:: EXERCISE AIM ::
Rewrite the records below, swapping every "black matte robe" for "dark cloth robe" and changing nothing else. Omit the pictures from your answer.
+ + + + +
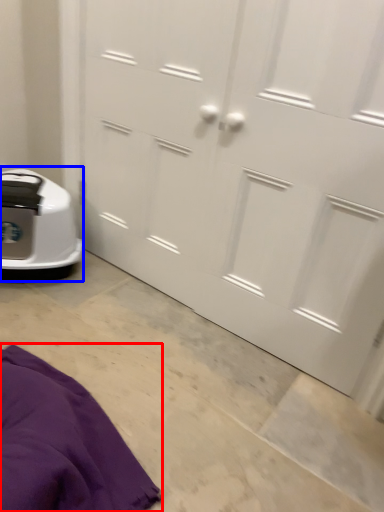
Question: Which point is further to the camera, blanket (highlighted by a red box) or home appliance (highlighted by a blue box)?

Choices:
 (A) blanket
 (B) home appliance

Answer: (B)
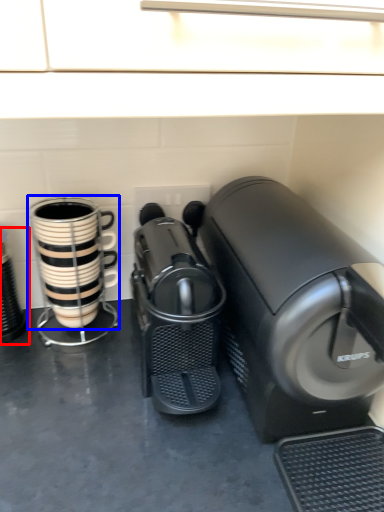
Question: Which point is closer to the camera, appliance (highlighted by a red box) or coffee cup (highlighted by a blue box)?

Choices:
 (A) appliance
 (B) coffee cup

Answer: (B)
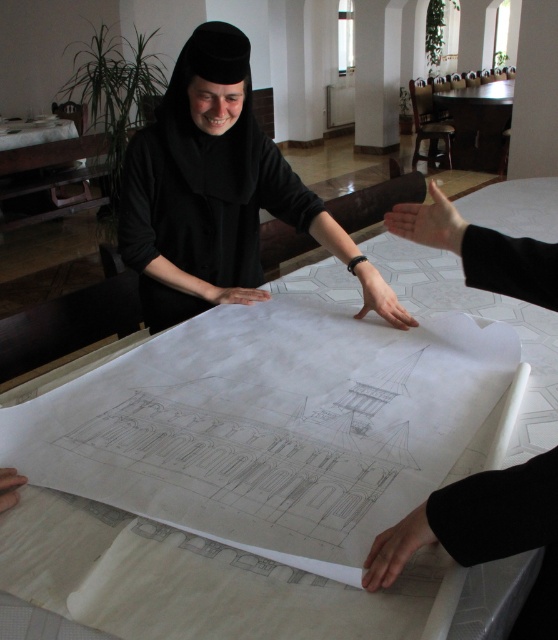
Question: Which object is closer to the camera taking this photo?

Choices:
 (A) black matte robe at lower right
 (B) black matte hand at center
 (C) black matte robe at center
 (D) wooden table at upper right

Answer: (A)

Question: Among these objects, which one is nearest to the camera?

Choices:
 (A) black matte robe at center
 (B) black matte robe at lower right

Answer: (B)

Question: Can you confirm if white paper at center is positioned above smooth skin hand at lower left?

Choices:
 (A) yes
 (B) no

Answer: (A)

Question: Which object is the farthest from the matte black hand at center?

Choices:
 (A) smooth skin hand at center
 (B) black matte robe at center

Answer: (A)

Question: Considering the relative positions of smooth skin hand at center and smooth skin hand at lower left in the image provided, where is smooth skin hand at center located with respect to smooth skin hand at lower left?

Choices:
 (A) right
 (B) left

Answer: (A)

Question: Is wooden table at upper right thinner than smooth skin hand at lower left?

Choices:
 (A) yes
 (B) no

Answer: (B)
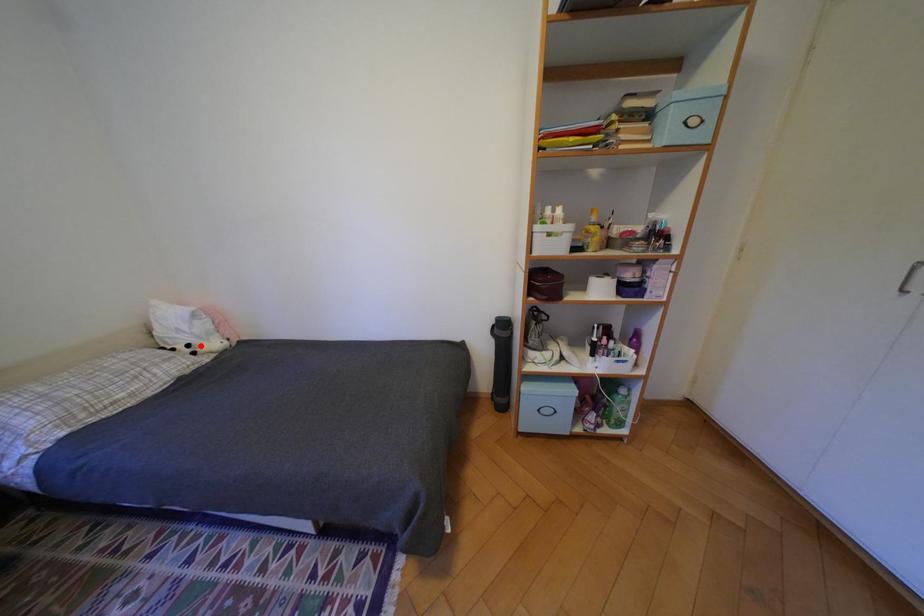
+ + + + +
:: CORRECT OUTPUT ::
Question: Which point is further to the camera, blanket (highlighted by a red box) or home appliance (highlighted by a blue box)?

Choices:
 (A) blanket
 (B) home appliance

Answer: (B)
Question: Which point is closer to the camera, appliance (highlighted by a red box) or coffee cup (highlighted by a blue box)?

Choices:
 (A) appliance
 (B) coffee cup

Answer: (B)
Question: Which object is closer to the camera taking this photo?

Choices:
 (A) dark cloth robe at lower right
 (B) black matte hand at center
 (C) dark cloth robe at center
 (D) wooden table at upper right

Answer: (A)

Question: Among these objects, which one is nearest to the camera?

Choices:
 (A) dark cloth robe at center
 (B) dark cloth robe at lower right

Answer: (B)

Question: Can you confirm if white paper at center is positioned above smooth skin hand at lower left?

Choices:
 (A) yes
 (B) no

Answer: (A)

Question: Which object is the farthest from the matte black hand at center?

Choices:
 (A) smooth skin hand at center
 (B) dark cloth robe at center

Answer: (A)

Question: Considering the relative positions of smooth skin hand at center and smooth skin hand at lower left in the image provided, where is smooth skin hand at center located with respect to smooth skin hand at lower left?

Choices:
 (A) right
 (B) left

Answer: (A)

Question: Is wooden table at upper right thinner than smooth skin hand at lower left?

Choices:
 (A) yes
 (B) no

Answer: (B)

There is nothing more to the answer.